### What is being asked
Find the line containing "camera: 100 degrees right, 15 degrees up" in the entries below. Restate it and each line after it, word for word, up to and including the line containing "(701, 512) = (166, 435): white".

### Extracted data
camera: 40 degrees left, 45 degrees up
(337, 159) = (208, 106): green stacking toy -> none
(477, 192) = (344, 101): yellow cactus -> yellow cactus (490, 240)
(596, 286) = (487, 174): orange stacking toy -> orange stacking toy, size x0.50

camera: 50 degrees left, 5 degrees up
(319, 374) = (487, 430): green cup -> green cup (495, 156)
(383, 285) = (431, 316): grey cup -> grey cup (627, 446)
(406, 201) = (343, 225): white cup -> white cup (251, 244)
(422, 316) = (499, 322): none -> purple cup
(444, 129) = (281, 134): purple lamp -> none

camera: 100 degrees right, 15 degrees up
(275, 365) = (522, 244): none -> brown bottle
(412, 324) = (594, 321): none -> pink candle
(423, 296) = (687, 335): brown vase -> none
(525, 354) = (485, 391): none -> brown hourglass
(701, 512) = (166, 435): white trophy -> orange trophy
==
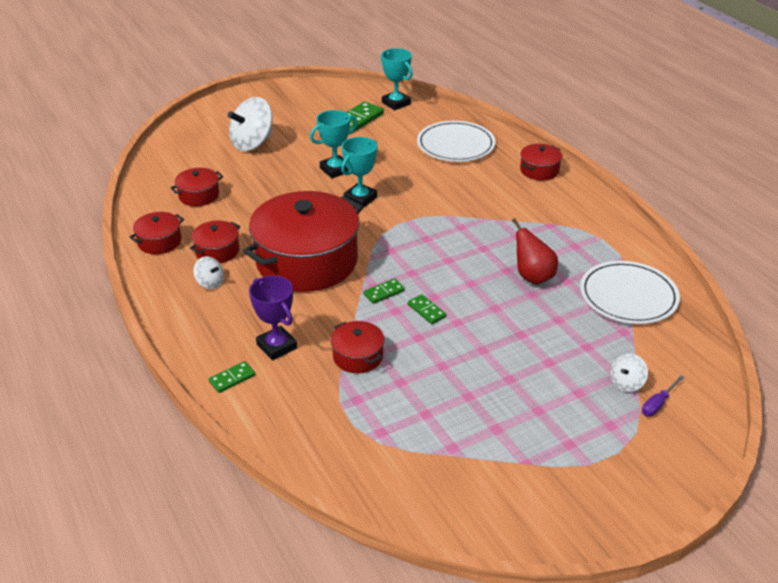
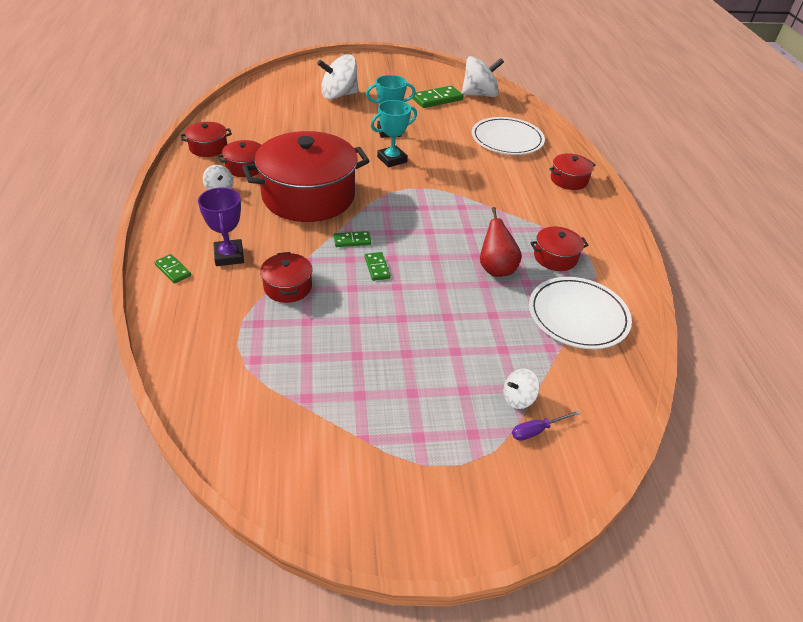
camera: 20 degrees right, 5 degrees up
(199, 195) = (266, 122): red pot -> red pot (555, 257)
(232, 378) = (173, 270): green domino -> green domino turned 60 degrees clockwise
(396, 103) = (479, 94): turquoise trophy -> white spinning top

### Result of the exercise
camera: 100 degrees right, 15 degrees up
(275, 365) = (522, 244): none -> brown bottle
(412, 324) = (594, 321): none -> pink candle
(423, 296) = (687, 335): brown vase -> none
(525, 354) = (485, 391): none -> brown hourglass
(701, 512) = (166, 435): white trophy -> orange trophy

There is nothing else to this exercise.